_What to do_
What you return should be the complete listing, unchanged, with no pictures in it.

::: Record set :::

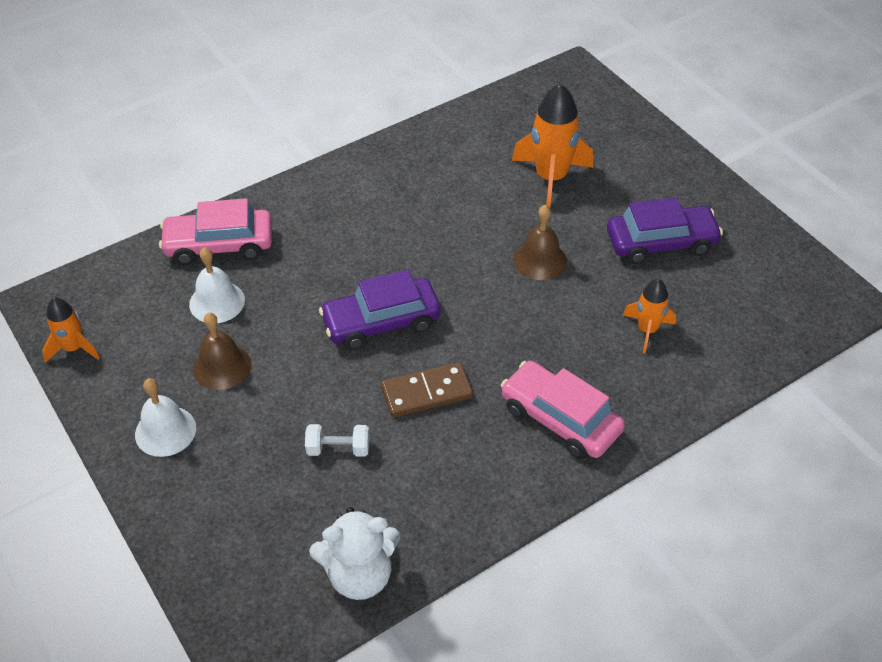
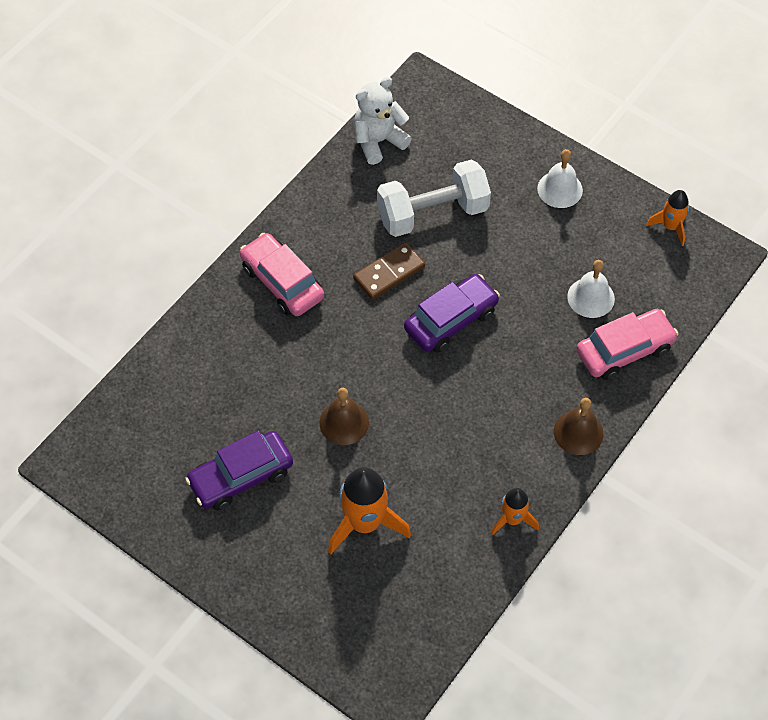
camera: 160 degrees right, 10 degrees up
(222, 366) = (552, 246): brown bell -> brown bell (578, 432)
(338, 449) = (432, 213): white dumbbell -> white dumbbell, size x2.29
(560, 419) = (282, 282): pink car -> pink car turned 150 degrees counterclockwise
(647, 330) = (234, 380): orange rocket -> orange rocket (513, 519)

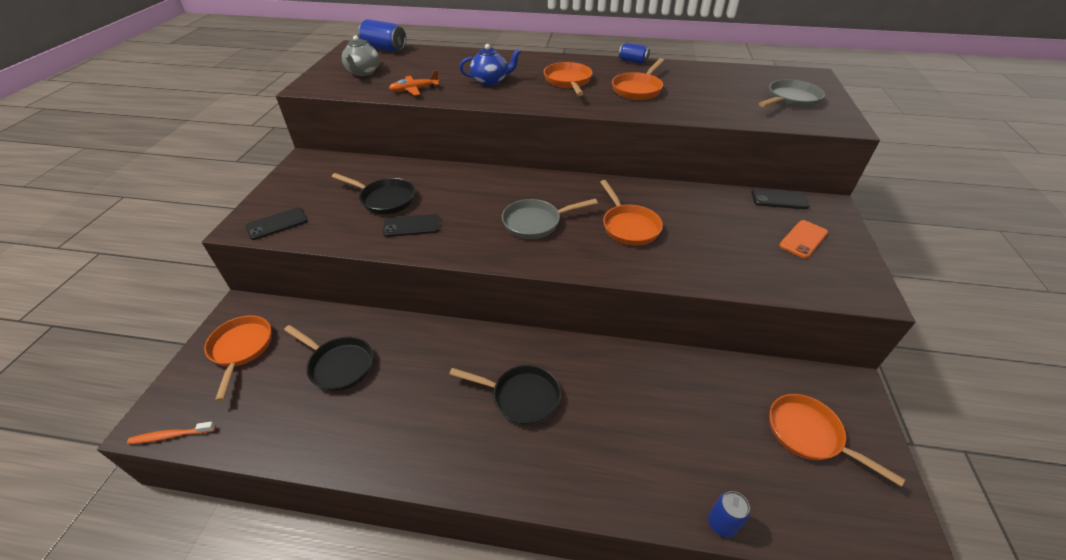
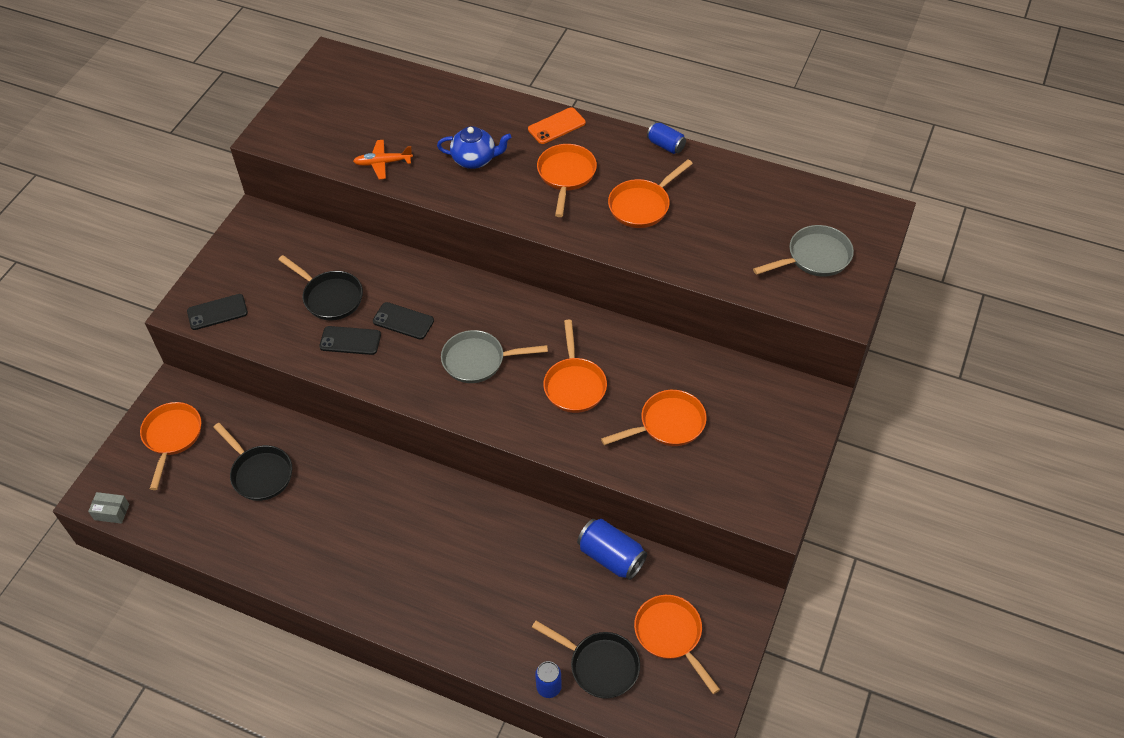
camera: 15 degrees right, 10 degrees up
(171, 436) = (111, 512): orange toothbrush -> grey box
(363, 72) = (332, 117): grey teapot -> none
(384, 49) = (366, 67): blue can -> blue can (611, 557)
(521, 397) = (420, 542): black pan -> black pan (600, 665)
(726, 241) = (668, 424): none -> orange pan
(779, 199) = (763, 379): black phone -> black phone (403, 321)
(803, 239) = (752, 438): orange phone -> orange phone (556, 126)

:::

_Exercise output_
camera: 160 degrees right, 10 degrees up
(222, 366) = (552, 246): brown bell -> brown bell (578, 432)
(338, 449) = (432, 213): white dumbbell -> white dumbbell, size x2.29
(560, 419) = (282, 282): pink car -> pink car turned 150 degrees counterclockwise
(647, 330) = (234, 380): orange rocket -> orange rocket (513, 519)

camera: 15 degrees right, 10 degrees up
(171, 436) = (111, 512): orange toothbrush -> grey box
(363, 72) = (332, 117): grey teapot -> none
(384, 49) = (366, 67): blue can -> blue can (611, 557)
(521, 397) = (420, 542): black pan -> black pan (600, 665)
(726, 241) = (668, 424): none -> orange pan
(779, 199) = (763, 379): black phone -> black phone (403, 321)
(803, 239) = (752, 438): orange phone -> orange phone (556, 126)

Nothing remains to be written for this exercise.